===== DATA RECORDS =====
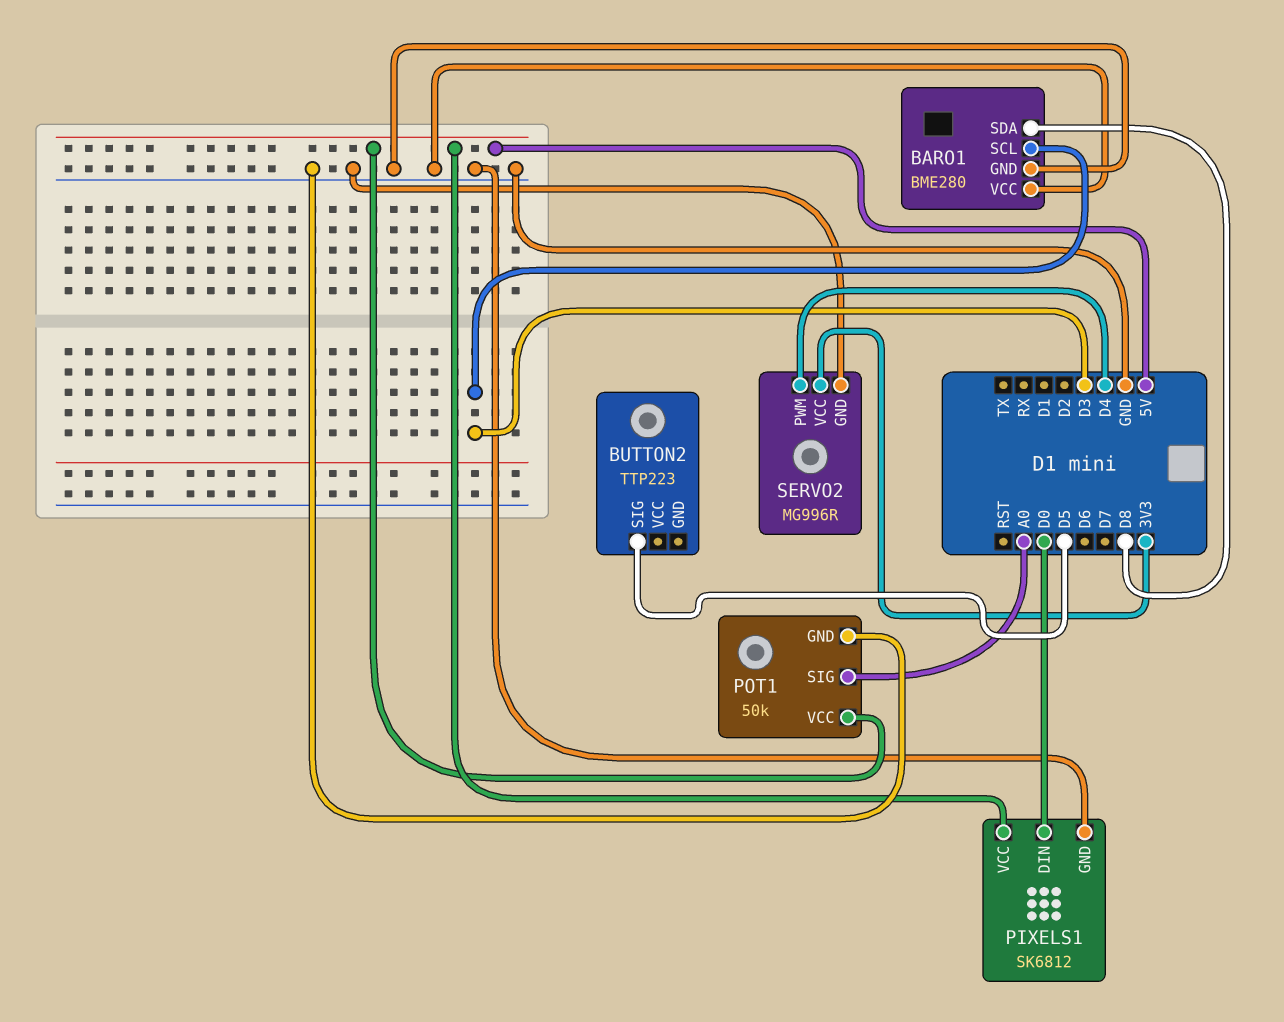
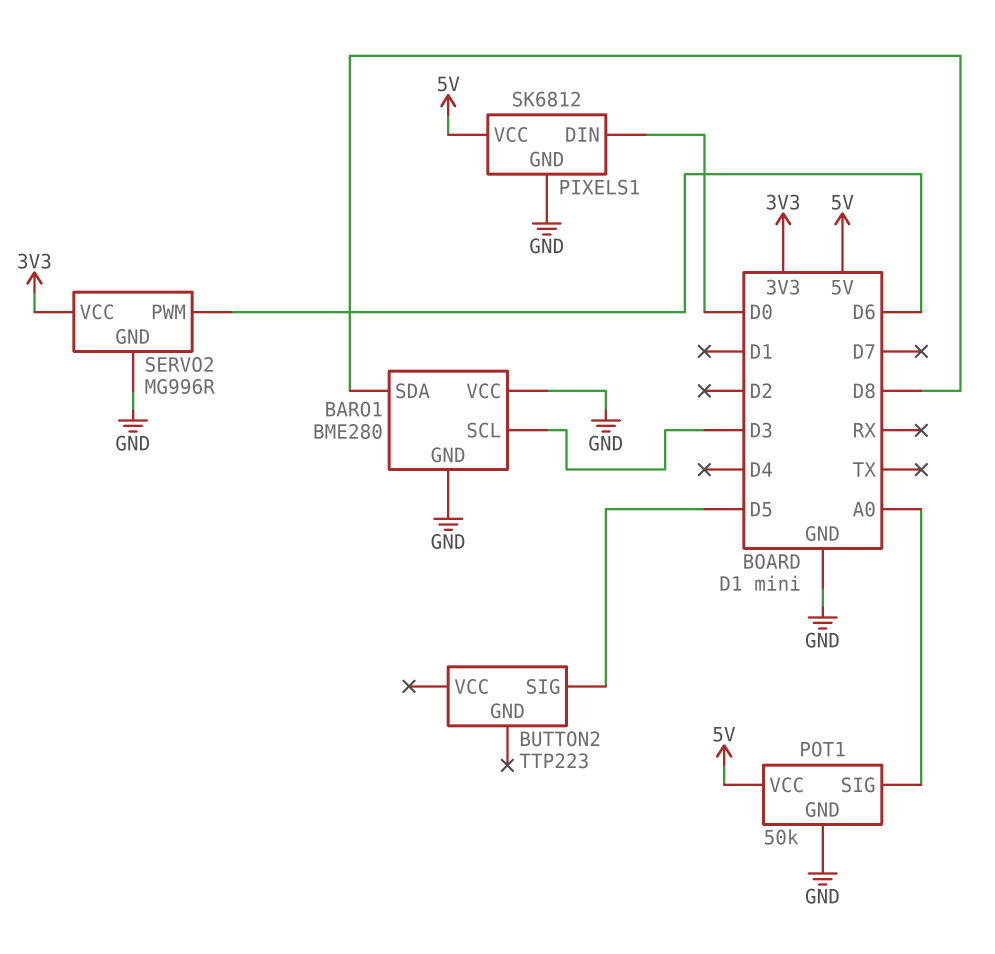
SERVO2 pin PWM: D4 -> D6

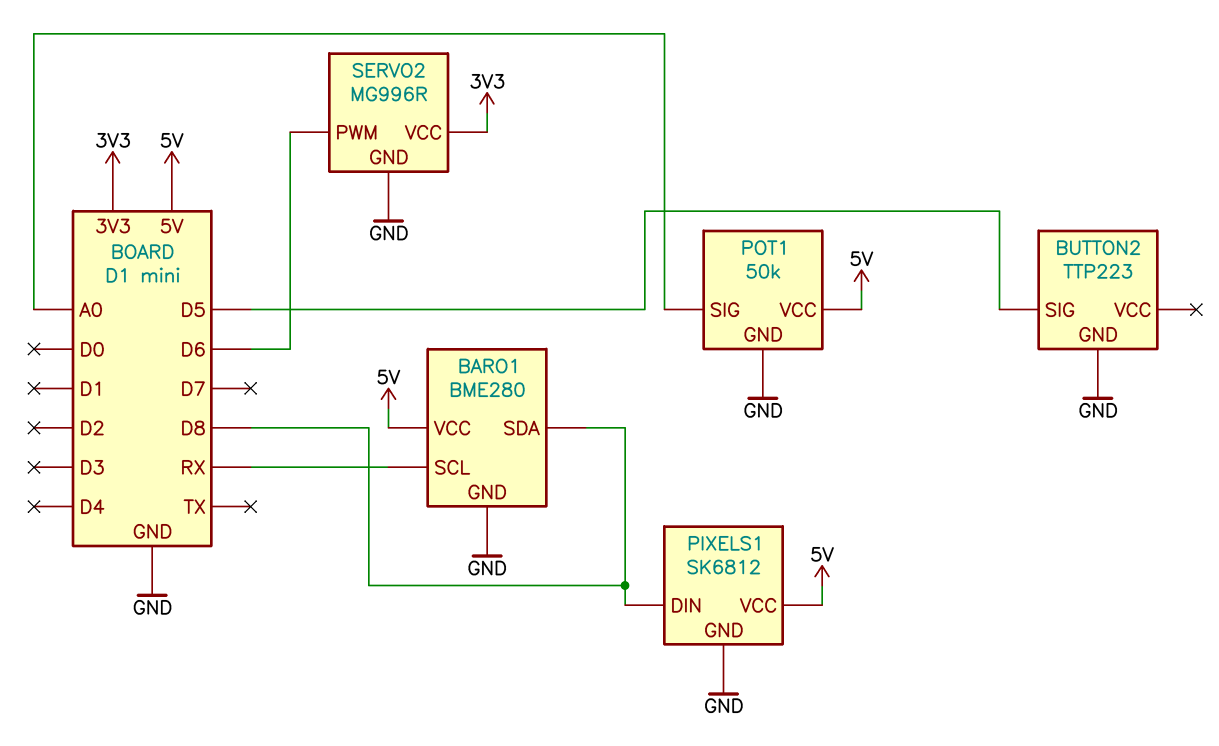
BARO1 pin SCL: D3 -> RX
BARO1 pin VCC: GND -> 5V
BUTTON2 pin GND: none -> GND
PIXELS1 pin DIN: D0 -> D8

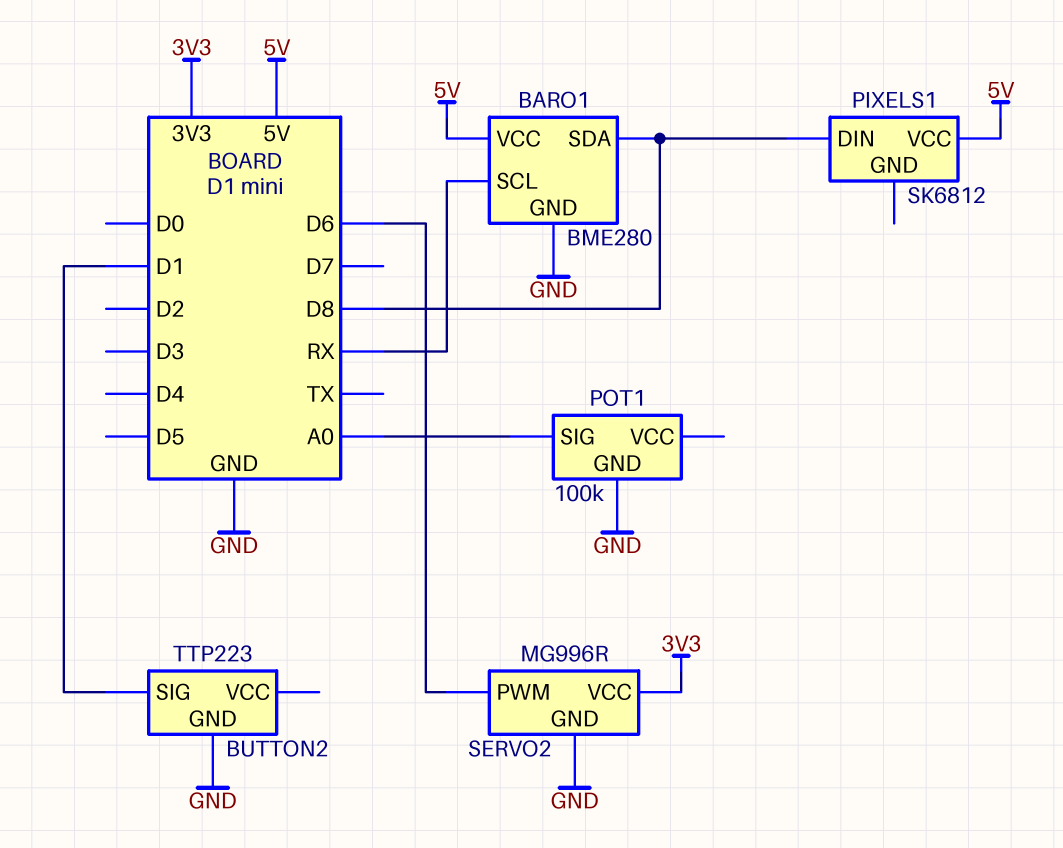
BUTTON2 pin SIG: D5 -> D1
PIXELS1 pin GND: GND -> none
POT1: 50k -> 100k
POT1 pin VCC: 5V -> none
=====
Type the records out again in full, exactly, with each picture omitted.

SERVO2 pin PWM: D4 -> D6

BARO1 pin SCL: D3 -> RX
BARO1 pin VCC: GND -> 5V
BUTTON2 pin GND: none -> GND
PIXELS1 pin DIN: D0 -> D8

BUTTON2 pin SIG: D5 -> D1
PIXELS1 pin GND: GND -> none
POT1: 50k -> 100k
POT1 pin VCC: 5V -> none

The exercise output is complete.